* **YOUR OBJECTIVE**: Rewrite the data below as a Markdown table with two columns, Row and Line, giving each line its row number and leaving out blank lines.

* **Data items**:
****************

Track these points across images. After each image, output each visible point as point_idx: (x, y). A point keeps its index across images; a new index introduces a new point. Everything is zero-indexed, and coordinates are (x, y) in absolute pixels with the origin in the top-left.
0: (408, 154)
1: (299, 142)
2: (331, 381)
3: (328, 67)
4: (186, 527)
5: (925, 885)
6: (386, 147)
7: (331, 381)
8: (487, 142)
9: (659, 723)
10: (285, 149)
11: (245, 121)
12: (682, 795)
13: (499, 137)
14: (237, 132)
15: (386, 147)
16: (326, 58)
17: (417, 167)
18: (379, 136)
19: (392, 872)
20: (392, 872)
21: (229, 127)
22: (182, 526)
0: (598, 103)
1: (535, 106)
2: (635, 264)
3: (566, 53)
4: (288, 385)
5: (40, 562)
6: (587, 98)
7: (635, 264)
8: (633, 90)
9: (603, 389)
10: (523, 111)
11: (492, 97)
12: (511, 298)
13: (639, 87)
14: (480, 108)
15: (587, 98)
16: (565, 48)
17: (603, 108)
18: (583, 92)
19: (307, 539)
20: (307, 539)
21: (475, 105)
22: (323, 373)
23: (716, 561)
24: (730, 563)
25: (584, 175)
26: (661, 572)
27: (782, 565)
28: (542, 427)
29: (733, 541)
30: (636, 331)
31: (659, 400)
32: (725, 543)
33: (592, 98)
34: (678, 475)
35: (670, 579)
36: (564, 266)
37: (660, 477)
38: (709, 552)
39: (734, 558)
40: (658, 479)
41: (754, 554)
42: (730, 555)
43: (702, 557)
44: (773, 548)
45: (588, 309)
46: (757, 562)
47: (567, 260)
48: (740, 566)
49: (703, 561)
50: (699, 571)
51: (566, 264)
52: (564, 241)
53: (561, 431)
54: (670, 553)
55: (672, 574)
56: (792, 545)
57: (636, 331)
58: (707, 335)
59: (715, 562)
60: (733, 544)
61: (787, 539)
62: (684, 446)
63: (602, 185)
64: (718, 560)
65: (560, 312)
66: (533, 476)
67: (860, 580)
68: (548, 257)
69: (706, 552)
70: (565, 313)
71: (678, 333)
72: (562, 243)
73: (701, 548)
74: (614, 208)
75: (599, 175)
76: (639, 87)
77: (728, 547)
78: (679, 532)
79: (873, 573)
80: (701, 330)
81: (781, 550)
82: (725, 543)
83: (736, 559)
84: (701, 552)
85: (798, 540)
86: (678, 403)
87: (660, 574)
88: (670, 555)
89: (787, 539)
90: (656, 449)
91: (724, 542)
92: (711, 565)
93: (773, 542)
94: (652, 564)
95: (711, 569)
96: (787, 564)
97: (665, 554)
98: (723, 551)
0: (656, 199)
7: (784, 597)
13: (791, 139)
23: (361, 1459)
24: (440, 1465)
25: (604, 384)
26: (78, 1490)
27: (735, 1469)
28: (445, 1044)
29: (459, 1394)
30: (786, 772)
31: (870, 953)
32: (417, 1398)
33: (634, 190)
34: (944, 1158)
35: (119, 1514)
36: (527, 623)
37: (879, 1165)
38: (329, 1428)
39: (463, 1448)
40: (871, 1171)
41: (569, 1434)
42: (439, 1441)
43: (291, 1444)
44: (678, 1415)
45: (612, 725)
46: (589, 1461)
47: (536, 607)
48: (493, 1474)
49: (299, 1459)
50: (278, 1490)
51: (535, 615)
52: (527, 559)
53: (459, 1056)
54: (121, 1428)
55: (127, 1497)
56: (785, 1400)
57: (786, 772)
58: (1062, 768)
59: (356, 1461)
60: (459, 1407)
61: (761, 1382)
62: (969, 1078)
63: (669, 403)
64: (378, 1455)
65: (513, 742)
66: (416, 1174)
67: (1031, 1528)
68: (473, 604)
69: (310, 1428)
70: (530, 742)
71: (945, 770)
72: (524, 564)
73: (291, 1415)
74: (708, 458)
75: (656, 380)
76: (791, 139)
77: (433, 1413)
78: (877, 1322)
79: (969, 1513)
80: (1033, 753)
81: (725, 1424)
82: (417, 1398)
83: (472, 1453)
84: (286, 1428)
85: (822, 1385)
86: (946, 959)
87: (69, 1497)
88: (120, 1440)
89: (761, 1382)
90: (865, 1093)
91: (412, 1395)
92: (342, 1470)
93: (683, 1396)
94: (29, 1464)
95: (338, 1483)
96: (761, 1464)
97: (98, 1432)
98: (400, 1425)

****************

* **REPLY TO THE EXERCISE**:
| Row | Line |
|---|---|
| 1 | Track these points across images. After each image, output each visible point as point_idx: (x, y). A point keeps its index across images; a new index introduces a new point. Everything is zero-indexed, and coordinates are (x, y) in absolute pixels with the origin in the top-left. |
| 2 | 0: (408, 154) |
| 3 | 1: (299, 142) |
| 4 | 2: (331, 381) |
| 5 | 3: (328, 67) |
| 6 | 4: (186, 527) |
| 7 | 5: (925, 885) |
| 8 | 6: (386, 147) |
| 9 | 7: (331, 381) |
| 10 | 8: (487, 142) |
| 11 | 9: (659, 723) |
| 12 | 10: (285, 149) |
| 13 | 11: (245, 121) |
| 14 | 12: (682, 795) |
| 15 | 13: (499, 137) |
| 16 | 14: (237, 132) |
| 17 | 15: (386, 147) |
| 18 | 16: (326, 58) |
| 19 | 17: (417, 167) |
| 20 | 18: (379, 136) |
| 21 | 19: (392, 872) |
| 22 | 20: (392, 872) |
| 23 | 21: (229, 127) |
| 24 | 22: (182, 526) |
| 25 | 0: (598, 103) |
| 26 | 1: (535, 106) |
| 27 | 2: (635, 264) |
| 28 | 3: (566, 53) |
| 29 | 4: (288, 385) |
| 30 | 5: (40, 562) |
| 31 | 6: (587, 98) |
| 32 | 7: (635, 264) |
| 33 | 8: (633, 90) |
| 34 | 9: (603, 389) |
| 35 | 10: (523, 111) |
| 36 | 11: (492, 97) |
| 37 | 12: (511, 298) |
| 38 | 13: (639, 87) |
| 39 | 14: (480, 108) |
| 40 | 15: (587, 98) |
| 41 | 16: (565, 48) |
| 42 | 17: (603, 108) |
| 43 | 18: (583, 92) |
| 44 | 19: (307, 539) |
| 45 | 20: (307, 539) |
| 46 | 21: (475, 105) |
| 47 | 22: (323, 373) |
| 48 | 23: (716, 561) |
| 49 | 24: (730, 563) |
| 50 | 25: (584, 175) |
| 51 | 26: (661, 572) |
| 52 | 27: (782, 565) |
| 53 | 28: (542, 427) |
| 54 | 29: (733, 541) |
| 55 | 30: (636, 331) |
| 56 | 31: (659, 400) |
| 57 | 32: (725, 543) |
| 58 | 33: (592, 98) |
| 59 | 34: (678, 475) |
| 60 | 35: (670, 579) |
| 61 | 36: (564, 266) |
| 62 | 37: (660, 477) |
| 63 | 38: (709, 552) |
| 64 | 39: (734, 558) |
| 65 | 40: (658, 479) |
| 66 | 41: (754, 554) |
| 67 | 42: (730, 555) |
| 68 | 43: (702, 557) |
| 69 | 44: (773, 548) |
| 70 | 45: (588, 309) |
| 71 | 46: (757, 562) |
| 72 | 47: (567, 260) |
| 73 | 48: (740, 566) |
| 74 | 49: (703, 561) |
| 75 | 50: (699, 571) |
| 76 | 51: (566, 264) |
| 77 | 52: (564, 241) |
| 78 | 53: (561, 431) |
| 79 | 54: (670, 553) |
| 80 | 55: (672, 574) |
| 81 | 56: (792, 545) |
| 82 | 57: (636, 331) |
| 83 | 58: (707, 335) |
| 84 | 59: (715, 562) |
| 85 | 60: (733, 544) |
| 86 | 61: (787, 539) |
| 87 | 62: (684, 446) |
| 88 | 63: (602, 185) |
| 89 | 64: (718, 560) |
| 90 | 65: (560, 312) |
| 91 | 66: (533, 476) |
| 92 | 67: (860, 580) |
| 93 | 68: (548, 257) |
| 94 | 69: (706, 552) |
| 95 | 70: (565, 313) |
| 96 | 71: (678, 333) |
| 97 | 72: (562, 243) |
| 98 | 73: (701, 548) |
| 99 | 74: (614, 208) |
| 100 | 75: (599, 175) |
| 101 | 76: (639, 87) |
| 102 | 77: (728, 547) |
| 103 | 78: (679, 532) |
| 104 | 79: (873, 573) |
| 105 | 80: (701, 330) |
| 106 | 81: (781, 550) |
| 107 | 82: (725, 543) |
| 108 | 83: (736, 559) |
| 109 | 84: (701, 552) |
| 110 | 85: (798, 540) |
| 111 | 86: (678, 403) |
| 112 | 87: (660, 574) |
| 113 | 88: (670, 555) |
| 114 | 89: (787, 539) |
| 115 | 90: (656, 449) |
| 116 | 91: (724, 542) |
| 117 | 92: (711, 565) |
| 118 | 93: (773, 542) |
| 119 | 94: (652, 564) |
| 120 | 95: (711, 569) |
| 121 | 96: (787, 564) |
| 122 | 97: (665, 554) |
| 123 | 98: (723, 551) |
| 124 | 0: (656, 199) |
| 125 | 7: (784, 597) |
| 126 | 13: (791, 139) |
| 127 | 23: (361, 1459) |
| 128 | 24: (440, 1465) |
| 129 | 25: (604, 384) |
| 130 | 26: (78, 1490) |
| 131 | 27: (735, 1469) |
| 132 | 28: (445, 1044) |
| 133 | 29: (459, 1394) |
| 134 | 30: (786, 772) |
| 135 | 31: (870, 953) |
| 136 | 32: (417, 1398) |
| 137 | 33: (634, 190) |
| 138 | 34: (944, 1158) |
| 139 | 35: (119, 1514) |
| 140 | 36: (527, 623) |
| 141 | 37: (879, 1165) |
| 142 | 38: (329, 1428) |
| 143 | 39: (463, 1448) |
| 144 | 40: (871, 1171) |
| 145 | 41: (569, 1434) |
| 146 | 42: (439, 1441) |
| 147 | 43: (291, 1444) |
| 148 | 44: (678, 1415) |
| 149 | 45: (612, 725) |
| 150 | 46: (589, 1461) |
| 151 | 47: (536, 607) |
| 152 | 48: (493, 1474) |
| 153 | 49: (299, 1459) |
| 154 | 50: (278, 1490) |
| 155 | 51: (535, 615) |
| 156 | 52: (527, 559) |
| 157 | 53: (459, 1056) |
| 158 | 54: (121, 1428) |
| 159 | 55: (127, 1497) |
| 160 | 56: (785, 1400) |
| 161 | 57: (786, 772) |
| 162 | 58: (1062, 768) |
| 163 | 59: (356, 1461) |
| 164 | 60: (459, 1407) |
| 165 | 61: (761, 1382) |
| 166 | 62: (969, 1078) |
| 167 | 63: (669, 403) |
| 168 | 64: (378, 1455) |
| 169 | 65: (513, 742) |
| 170 | 66: (416, 1174) |
| 171 | 67: (1031, 1528) |
| 172 | 68: (473, 604) |
| 173 | 69: (310, 1428) |
| 174 | 70: (530, 742) |
| 175 | 71: (945, 770) |
| 176 | 72: (524, 564) |
| 177 | 73: (291, 1415) |
| 178 | 74: (708, 458) |
| 179 | 75: (656, 380) |
| 180 | 76: (791, 139) |
| 181 | 77: (433, 1413) |
| 182 | 78: (877, 1322) |
| 183 | 79: (969, 1513) |
| 184 | 80: (1033, 753) |
| 185 | 81: (725, 1424) |
| 186 | 82: (417, 1398) |
| 187 | 83: (472, 1453) |
| 188 | 84: (286, 1428) |
| 189 | 85: (822, 1385) |
| 190 | 86: (946, 959) |
| 191 | 87: (69, 1497) |
| 192 | 88: (120, 1440) |
| 193 | 89: (761, 1382) |
| 194 | 90: (865, 1093) |
| 195 | 91: (412, 1395) |
| 196 | 92: (342, 1470) |
| 197 | 93: (683, 1396) |
| 198 | 94: (29, 1464) |
| 199 | 95: (338, 1483) |
| 200 | 96: (761, 1464) |
| 201 | 97: (98, 1432) |
| 202 | 98: (400, 1425) |